━━━ Supplied information ━━━
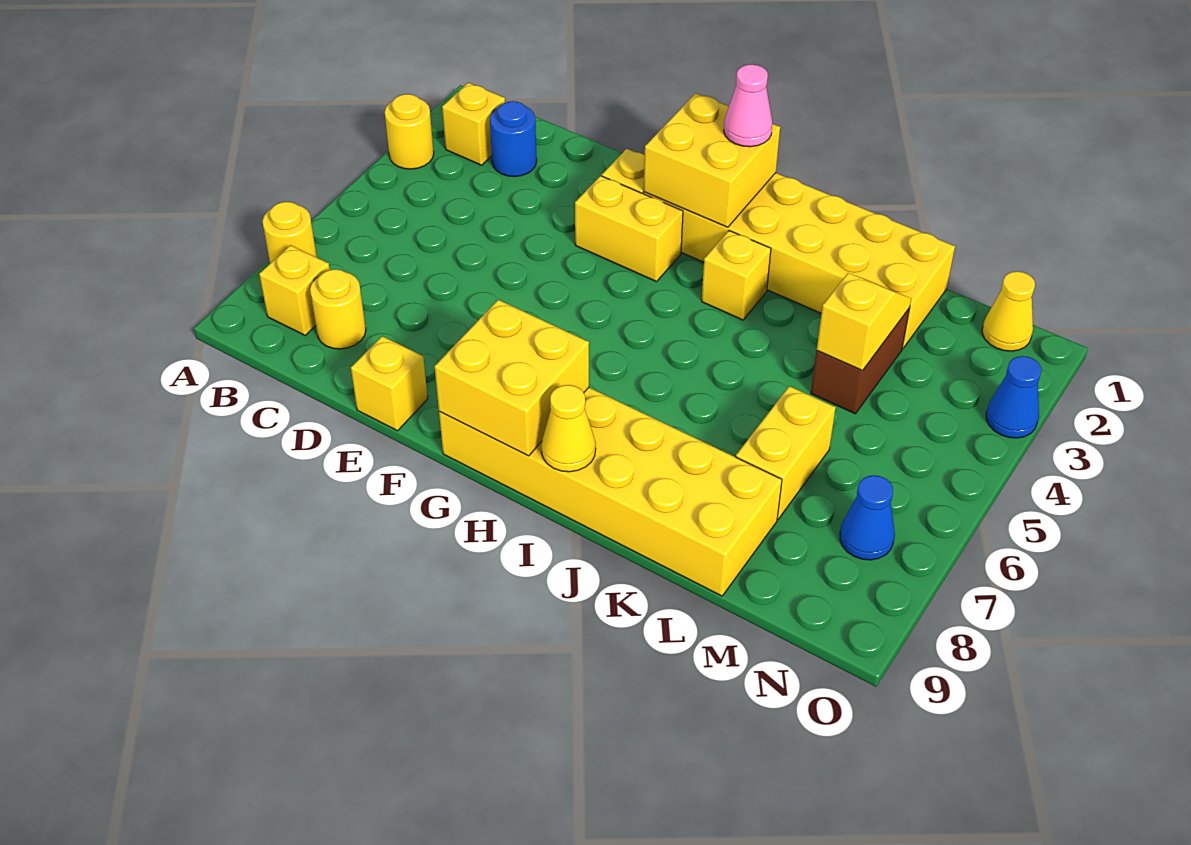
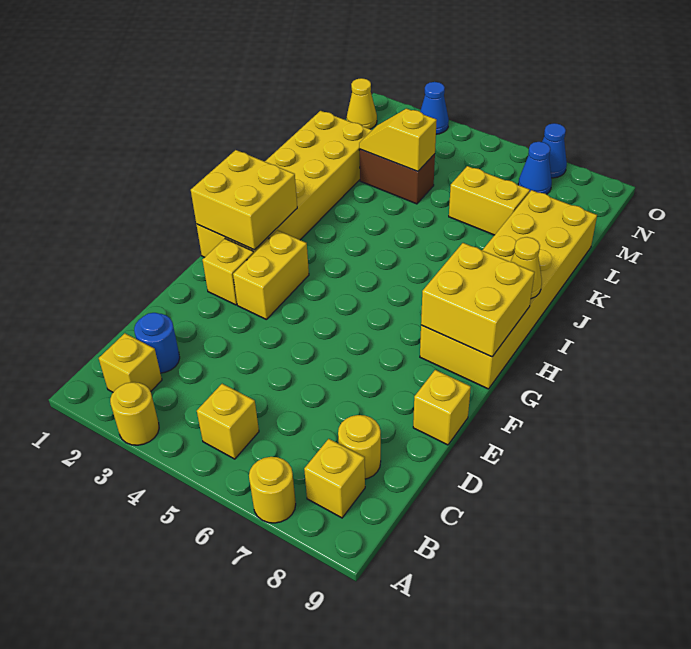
pink cone H1 level 3 -> none
yellow brick I3 level 1 -> yellow brick B5 level 1
none -> blue cone O7 level 1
━━━
Exercise
Each line containing the word "none" must be pulled from the listing and copied.

Worked solution
pink cone H1 level 3 -> none
none -> blue cone O7 level 1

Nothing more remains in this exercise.